Pictures aside, quote the whole listing exactly.

***** Information shown

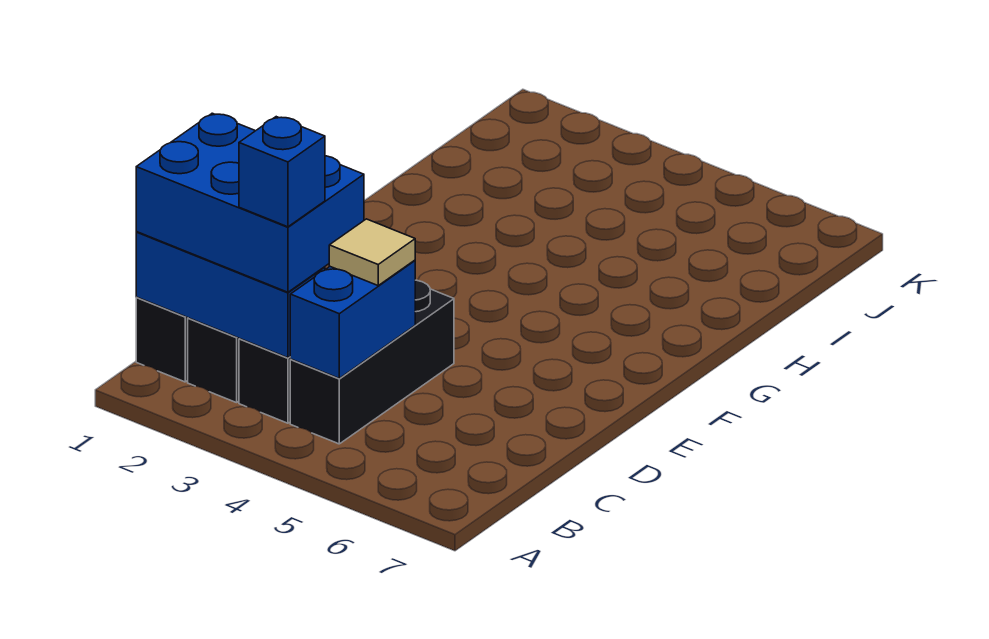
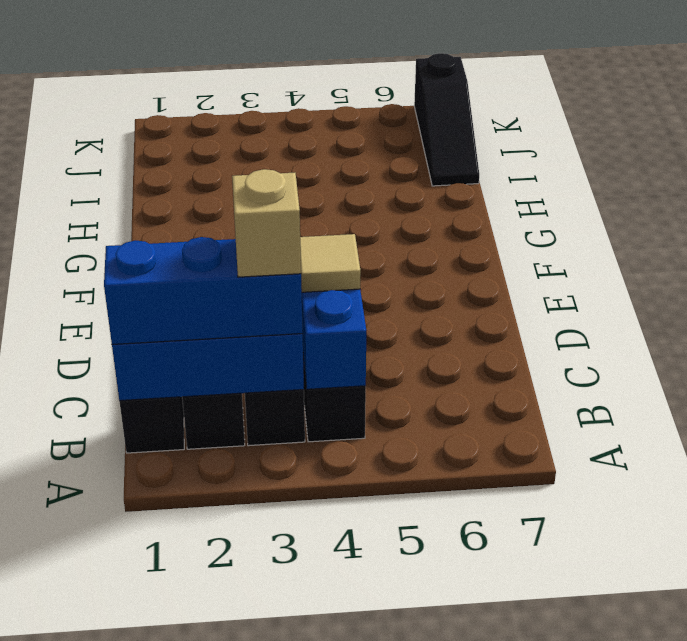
blue brick B1:C3 level 3 -> blue brick B1:B3 level 3
blue brick B3 level 4 -> tan brick B3 level 4
none -> black slope I7:K7 level 1 top K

**********

:: Solution to this task ::
blue brick B1:C3 level 3 -> blue brick B1:B3 level 3
blue brick B3 level 4 -> tan brick B3 level 4
none -> black slope I7:K7 level 1 top K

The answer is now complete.